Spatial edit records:

- - - - - - -

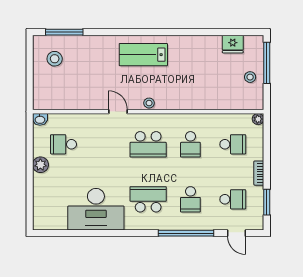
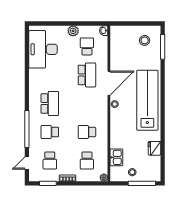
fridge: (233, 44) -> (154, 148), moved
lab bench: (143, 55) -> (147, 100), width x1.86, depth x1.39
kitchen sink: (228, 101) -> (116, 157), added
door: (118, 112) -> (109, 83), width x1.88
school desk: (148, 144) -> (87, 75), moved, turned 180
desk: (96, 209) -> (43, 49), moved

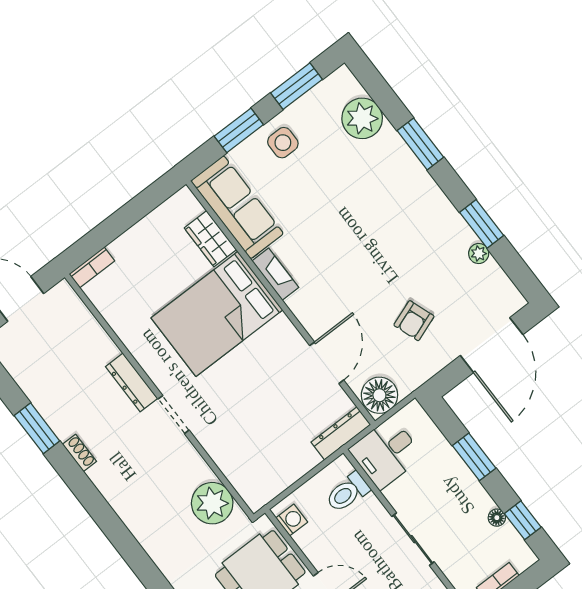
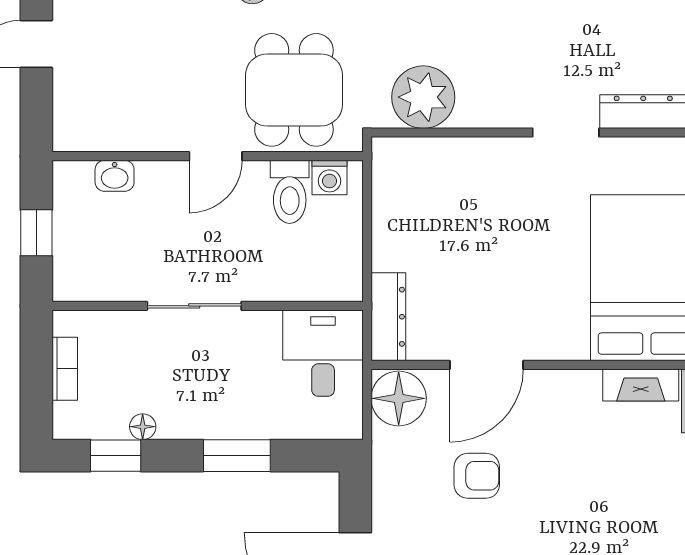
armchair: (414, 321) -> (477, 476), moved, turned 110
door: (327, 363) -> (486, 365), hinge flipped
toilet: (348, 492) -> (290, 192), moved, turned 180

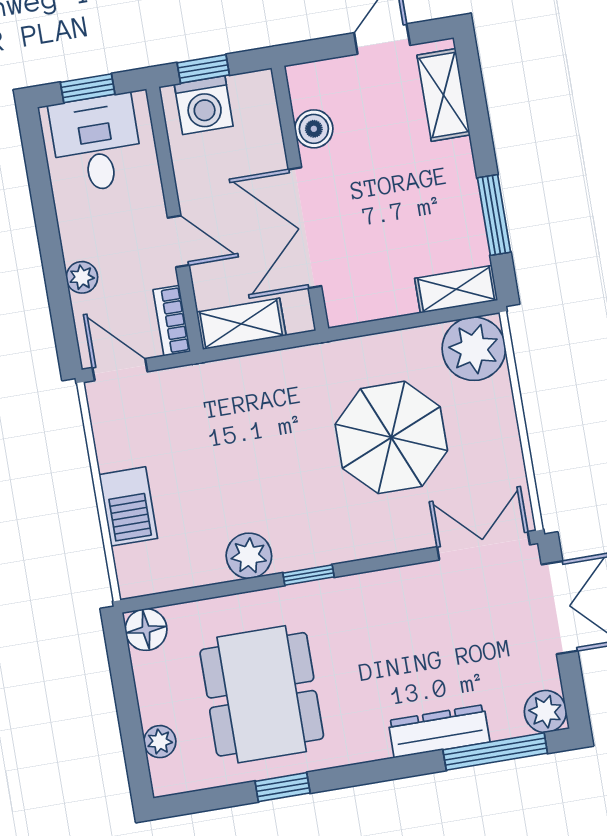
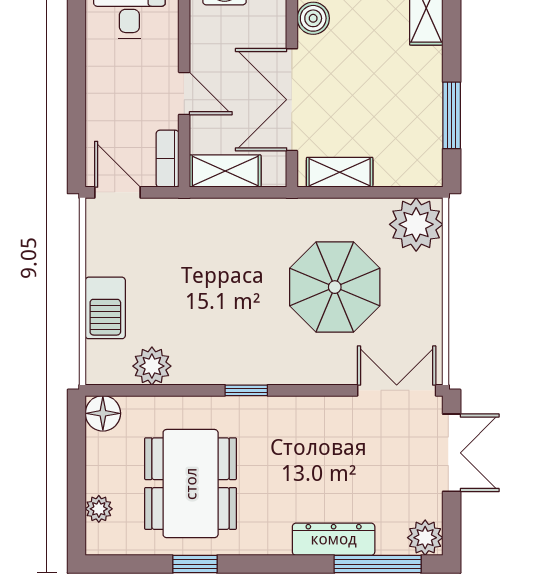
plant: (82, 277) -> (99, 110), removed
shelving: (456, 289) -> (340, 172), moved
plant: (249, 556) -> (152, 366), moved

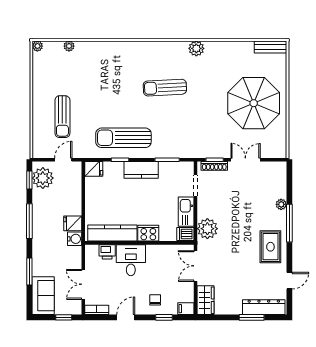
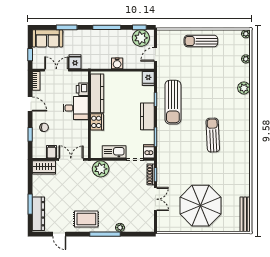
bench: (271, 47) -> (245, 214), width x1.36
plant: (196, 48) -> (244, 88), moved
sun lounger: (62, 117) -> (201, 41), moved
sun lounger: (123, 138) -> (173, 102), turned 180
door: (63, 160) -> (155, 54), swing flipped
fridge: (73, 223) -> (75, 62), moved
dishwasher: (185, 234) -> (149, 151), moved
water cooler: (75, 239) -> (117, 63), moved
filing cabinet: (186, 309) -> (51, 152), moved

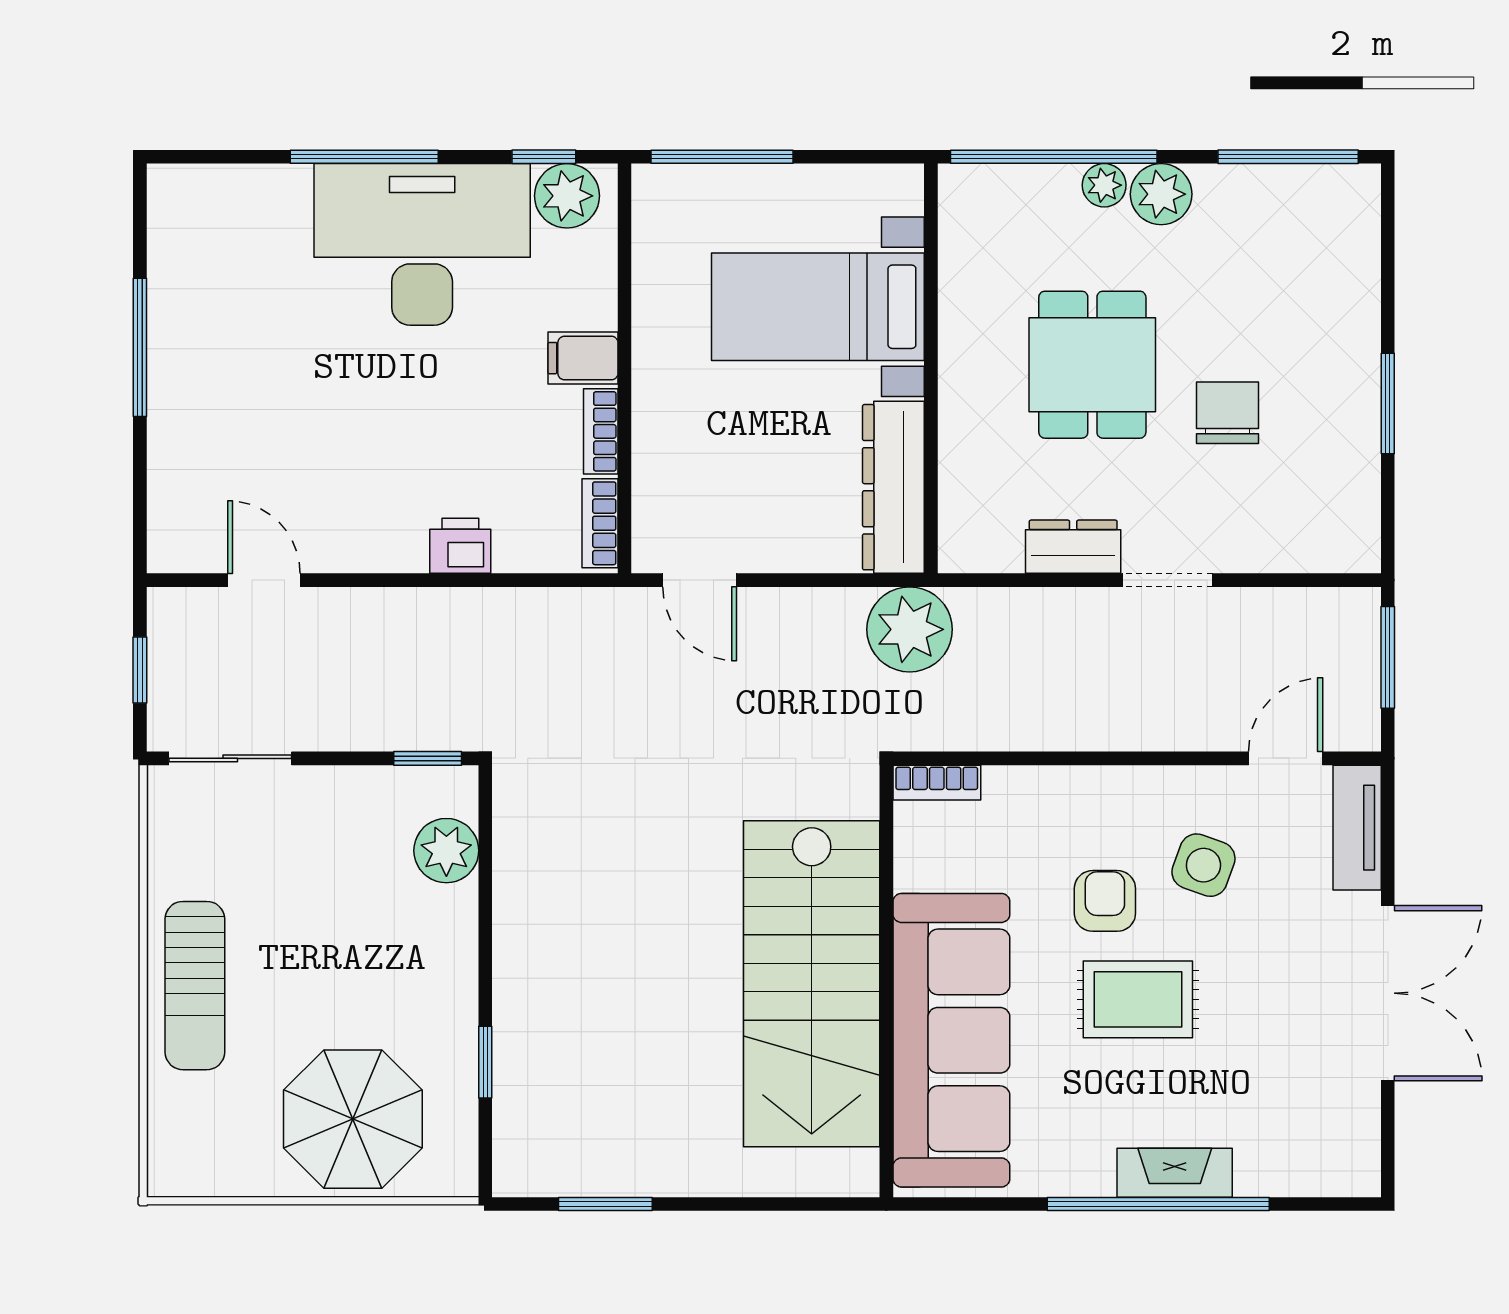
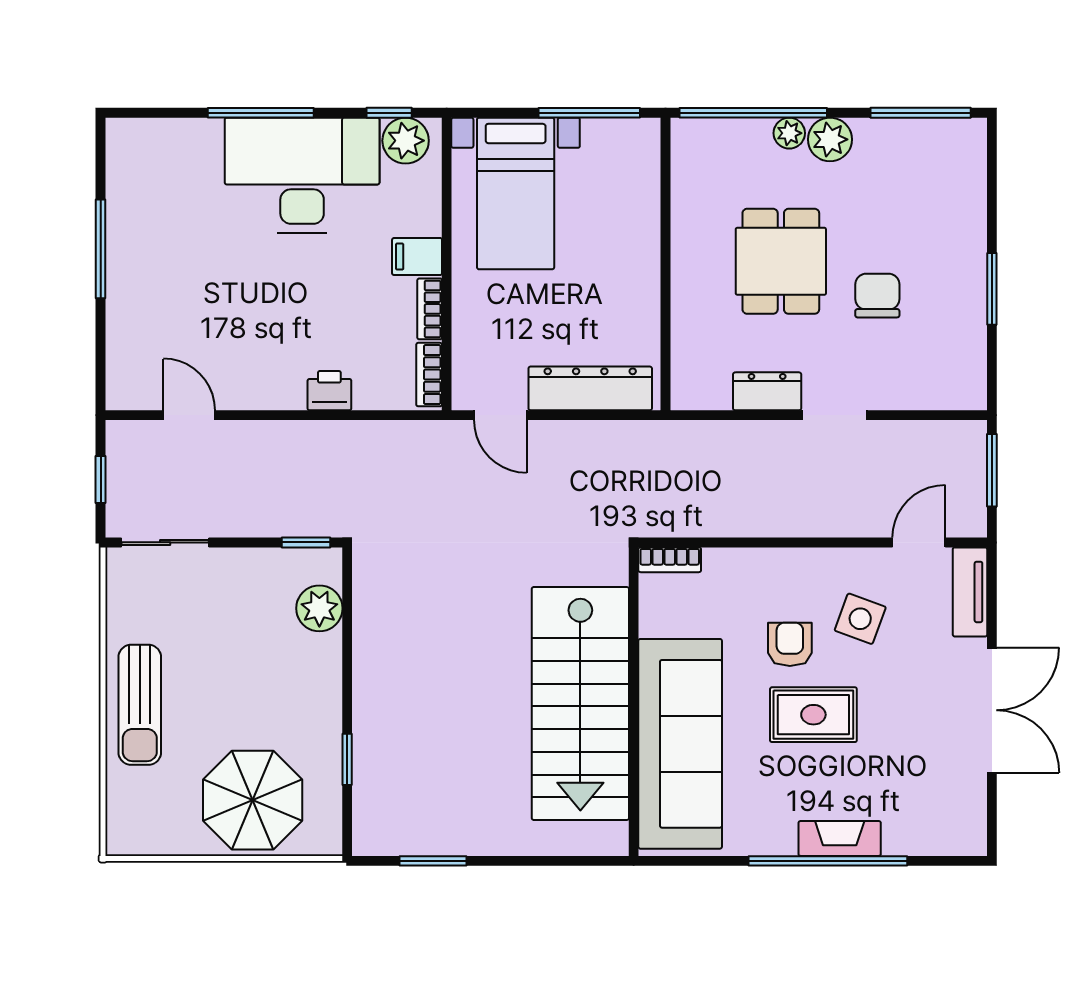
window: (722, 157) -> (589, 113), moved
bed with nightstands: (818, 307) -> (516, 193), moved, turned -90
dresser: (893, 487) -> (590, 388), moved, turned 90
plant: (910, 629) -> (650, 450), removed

- - - - - - -

* Required action
The records above must be repeated exactly, minus their pictures.

* Response
fridge: (233, 44) -> (154, 148), moved
lab bench: (143, 55) -> (147, 100), width x1.86, depth x1.39
kitchen sink: (228, 101) -> (116, 157), added
door: (118, 112) -> (109, 83), width x1.88
school desk: (148, 144) -> (87, 75), moved, turned 180
desk: (96, 209) -> (43, 49), moved

armchair: (414, 321) -> (477, 476), moved, turned 110
door: (327, 363) -> (486, 365), hinge flipped
toilet: (348, 492) -> (290, 192), moved, turned 180

plant: (82, 277) -> (99, 110), removed
shelving: (456, 289) -> (340, 172), moved
plant: (249, 556) -> (152, 366), moved

bench: (271, 47) -> (245, 214), width x1.36
plant: (196, 48) -> (244, 88), moved
sun lounger: (62, 117) -> (201, 41), moved
sun lounger: (123, 138) -> (173, 102), turned 180
door: (63, 160) -> (155, 54), swing flipped
fridge: (73, 223) -> (75, 62), moved
dishwasher: (185, 234) -> (149, 151), moved
water cooler: (75, 239) -> (117, 63), moved
filing cabinet: (186, 309) -> (51, 152), moved

window: (722, 157) -> (589, 113), moved
bed with nightstands: (818, 307) -> (516, 193), moved, turned -90
dresser: (893, 487) -> (590, 388), moved, turned 90
plant: (910, 629) -> (650, 450), removed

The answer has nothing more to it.